#### The data:
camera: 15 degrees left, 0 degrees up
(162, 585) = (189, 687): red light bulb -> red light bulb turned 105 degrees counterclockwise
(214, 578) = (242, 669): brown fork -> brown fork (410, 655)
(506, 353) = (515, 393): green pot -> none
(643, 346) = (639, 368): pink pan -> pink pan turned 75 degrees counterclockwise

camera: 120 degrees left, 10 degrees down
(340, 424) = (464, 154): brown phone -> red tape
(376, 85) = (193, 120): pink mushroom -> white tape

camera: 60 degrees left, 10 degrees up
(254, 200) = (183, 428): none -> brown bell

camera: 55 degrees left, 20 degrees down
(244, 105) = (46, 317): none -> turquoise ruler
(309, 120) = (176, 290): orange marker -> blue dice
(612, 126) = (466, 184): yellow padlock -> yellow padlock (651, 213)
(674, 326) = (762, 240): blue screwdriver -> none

#### Task prompt:
Starting with the line that contains "(643, 346) = (639, 368): pink", print every line through the end of the entries above exactly as written, both boundary lines included, and nothing else.

#### Output for this task:
(643, 346) = (639, 368): pink pan -> pink pan turned 75 degrees counterclockwise

camera: 120 degrees left, 10 degrees down
(340, 424) = (464, 154): brown phone -> red tape
(376, 85) = (193, 120): pink mushroom -> white tape

camera: 60 degrees left, 10 degrees up
(254, 200) = (183, 428): none -> brown bell

camera: 55 degrees left, 20 degrees down
(244, 105) = (46, 317): none -> turquoise ruler
(309, 120) = (176, 290): orange marker -> blue dice
(612, 126) = (466, 184): yellow padlock -> yellow padlock (651, 213)
(674, 326) = (762, 240): blue screwdriver -> none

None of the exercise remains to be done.